(Beginning of INFORMATION SHOWN)
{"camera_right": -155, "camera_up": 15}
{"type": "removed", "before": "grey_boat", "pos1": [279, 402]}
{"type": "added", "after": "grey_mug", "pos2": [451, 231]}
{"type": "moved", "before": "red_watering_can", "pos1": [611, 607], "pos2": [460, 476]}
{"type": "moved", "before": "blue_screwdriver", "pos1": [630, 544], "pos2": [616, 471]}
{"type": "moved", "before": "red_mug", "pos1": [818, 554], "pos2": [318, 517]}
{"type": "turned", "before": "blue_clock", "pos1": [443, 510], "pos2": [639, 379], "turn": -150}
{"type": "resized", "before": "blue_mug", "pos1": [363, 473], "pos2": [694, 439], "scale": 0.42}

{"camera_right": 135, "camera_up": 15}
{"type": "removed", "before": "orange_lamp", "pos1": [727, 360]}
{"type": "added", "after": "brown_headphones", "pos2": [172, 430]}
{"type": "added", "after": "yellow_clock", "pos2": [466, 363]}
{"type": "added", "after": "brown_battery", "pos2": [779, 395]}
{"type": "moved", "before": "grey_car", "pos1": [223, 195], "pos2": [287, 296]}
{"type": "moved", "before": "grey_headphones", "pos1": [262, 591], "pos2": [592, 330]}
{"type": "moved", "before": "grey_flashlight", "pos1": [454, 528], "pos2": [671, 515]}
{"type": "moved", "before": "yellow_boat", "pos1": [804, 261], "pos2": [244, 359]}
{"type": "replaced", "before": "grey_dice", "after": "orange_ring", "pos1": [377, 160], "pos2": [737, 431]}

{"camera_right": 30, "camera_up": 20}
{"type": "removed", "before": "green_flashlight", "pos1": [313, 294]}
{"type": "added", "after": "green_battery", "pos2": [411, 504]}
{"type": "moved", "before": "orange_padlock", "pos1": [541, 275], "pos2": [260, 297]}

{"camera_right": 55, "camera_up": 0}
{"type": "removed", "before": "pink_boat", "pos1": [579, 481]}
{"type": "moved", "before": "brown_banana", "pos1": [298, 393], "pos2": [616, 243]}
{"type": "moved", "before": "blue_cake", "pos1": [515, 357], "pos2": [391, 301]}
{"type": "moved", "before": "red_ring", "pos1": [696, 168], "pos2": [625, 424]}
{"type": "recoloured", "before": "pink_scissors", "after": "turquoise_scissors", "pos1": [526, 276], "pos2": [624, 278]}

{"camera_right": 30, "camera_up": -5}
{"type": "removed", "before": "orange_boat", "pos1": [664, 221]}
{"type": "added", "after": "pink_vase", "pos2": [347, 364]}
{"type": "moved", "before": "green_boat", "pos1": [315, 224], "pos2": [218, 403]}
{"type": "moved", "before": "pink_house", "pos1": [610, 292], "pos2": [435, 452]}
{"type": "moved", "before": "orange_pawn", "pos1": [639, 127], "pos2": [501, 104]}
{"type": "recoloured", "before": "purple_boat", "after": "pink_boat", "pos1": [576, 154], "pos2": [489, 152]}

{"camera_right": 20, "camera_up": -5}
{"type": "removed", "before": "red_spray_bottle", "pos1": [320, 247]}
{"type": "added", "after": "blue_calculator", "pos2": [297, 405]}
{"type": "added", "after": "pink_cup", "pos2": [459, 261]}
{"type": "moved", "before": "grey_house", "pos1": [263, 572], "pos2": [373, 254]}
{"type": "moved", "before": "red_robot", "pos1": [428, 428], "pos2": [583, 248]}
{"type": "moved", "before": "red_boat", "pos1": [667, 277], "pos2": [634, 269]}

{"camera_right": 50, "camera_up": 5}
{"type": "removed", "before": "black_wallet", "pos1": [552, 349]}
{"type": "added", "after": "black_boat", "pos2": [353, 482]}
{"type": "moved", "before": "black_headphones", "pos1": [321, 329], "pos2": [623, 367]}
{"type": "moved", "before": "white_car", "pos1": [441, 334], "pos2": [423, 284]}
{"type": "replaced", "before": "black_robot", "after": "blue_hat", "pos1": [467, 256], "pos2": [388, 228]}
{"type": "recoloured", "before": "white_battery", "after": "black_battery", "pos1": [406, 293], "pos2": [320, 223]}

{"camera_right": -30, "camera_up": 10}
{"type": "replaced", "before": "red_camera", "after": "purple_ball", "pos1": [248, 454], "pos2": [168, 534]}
(End of INFORMATION SHOWN)
**WHAT IS BEING ASKED**
What is needed is an exact reproduction of the data.

**RESPONSE BOX**
{"camera_right": -155, "camera_up": 15}
{"type": "removed", "before": "grey_boat", "pos1": [279, 402]}
{"type": "added", "after": "grey_mug", "pos2": [451, 231]}
{"type": "moved", "before": "red_watering_can", "pos1": [611, 607], "pos2": [460, 476]}
{"type": "moved", "before": "blue_screwdriver", "pos1": [630, 544], "pos2": [616, 471]}
{"type": "moved", "before": "red_mug", "pos1": [818, 554], "pos2": [318, 517]}
{"type": "turned", "before": "blue_clock", "pos1": [443, 510], "pos2": [639, 379], "turn": -150}
{"type": "resized", "before": "blue_mug", "pos1": [363, 473], "pos2": [694, 439], "scale": 0.42}

{"camera_right": 135, "camera_up": 15}
{"type": "removed", "before": "orange_lamp", "pos1": [727, 360]}
{"type": "added", "after": "brown_headphones", "pos2": [172, 430]}
{"type": "added", "after": "yellow_clock", "pos2": [466, 363]}
{"type": "added", "after": "brown_battery", "pos2": [779, 395]}
{"type": "moved", "before": "grey_car", "pos1": [223, 195], "pos2": [287, 296]}
{"type": "moved", "before": "grey_headphones", "pos1": [262, 591], "pos2": [592, 330]}
{"type": "moved", "before": "grey_flashlight", "pos1": [454, 528], "pos2": [671, 515]}
{"type": "moved", "before": "yellow_boat", "pos1": [804, 261], "pos2": [244, 359]}
{"type": "replaced", "before": "grey_dice", "after": "orange_ring", "pos1": [377, 160], "pos2": [737, 431]}

{"camera_right": 30, "camera_up": 20}
{"type": "removed", "before": "green_flashlight", "pos1": [313, 294]}
{"type": "added", "after": "green_battery", "pos2": [411, 504]}
{"type": "moved", "before": "orange_padlock", "pos1": [541, 275], "pos2": [260, 297]}

{"camera_right": 55, "camera_up": 0}
{"type": "removed", "before": "pink_boat", "pos1": [579, 481]}
{"type": "moved", "before": "brown_banana", "pos1": [298, 393], "pos2": [616, 243]}
{"type": "moved", "before": "blue_cake", "pos1": [515, 357], "pos2": [391, 301]}
{"type": "moved", "before": "red_ring", "pos1": [696, 168], "pos2": [625, 424]}
{"type": "recoloured", "before": "pink_scissors", "after": "turquoise_scissors", "pos1": [526, 276], "pos2": [624, 278]}

{"camera_right": 30, "camera_up": -5}
{"type": "removed", "before": "orange_boat", "pos1": [664, 221]}
{"type": "added", "after": "pink_vase", "pos2": [347, 364]}
{"type": "moved", "before": "green_boat", "pos1": [315, 224], "pos2": [218, 403]}
{"type": "moved", "before": "pink_house", "pos1": [610, 292], "pos2": [435, 452]}
{"type": "moved", "before": "orange_pawn", "pos1": [639, 127], "pos2": [501, 104]}
{"type": "recoloured", "before": "purple_boat", "after": "pink_boat", "pos1": [576, 154], "pos2": [489, 152]}

{"camera_right": 20, "camera_up": -5}
{"type": "removed", "before": "red_spray_bottle", "pos1": [320, 247]}
{"type": "added", "after": "blue_calculator", "pos2": [297, 405]}
{"type": "added", "after": "pink_cup", "pos2": [459, 261]}
{"type": "moved", "before": "grey_house", "pos1": [263, 572], "pos2": [373, 254]}
{"type": "moved", "before": "red_robot", "pos1": [428, 428], "pos2": [583, 248]}
{"type": "moved", "before": "red_boat", "pos1": [667, 277], "pos2": [634, 269]}

{"camera_right": 50, "camera_up": 5}
{"type": "removed", "before": "black_wallet", "pos1": [552, 349]}
{"type": "added", "after": "black_boat", "pos2": [353, 482]}
{"type": "moved", "before": "black_headphones", "pos1": [321, 329], "pos2": [623, 367]}
{"type": "moved", "before": "white_car", "pos1": [441, 334], "pos2": [423, 284]}
{"type": "replaced", "before": "black_robot", "after": "blue_hat", "pos1": [467, 256], "pos2": [388, 228]}
{"type": "recoloured", "before": "white_battery", "after": "black_battery", "pos1": [406, 293], "pos2": [320, 223]}

{"camera_right": -30, "camera_up": 10}
{"type": "replaced", "before": "red_camera", "after": "purple_ball", "pos1": [248, 454], "pos2": [168, 534]}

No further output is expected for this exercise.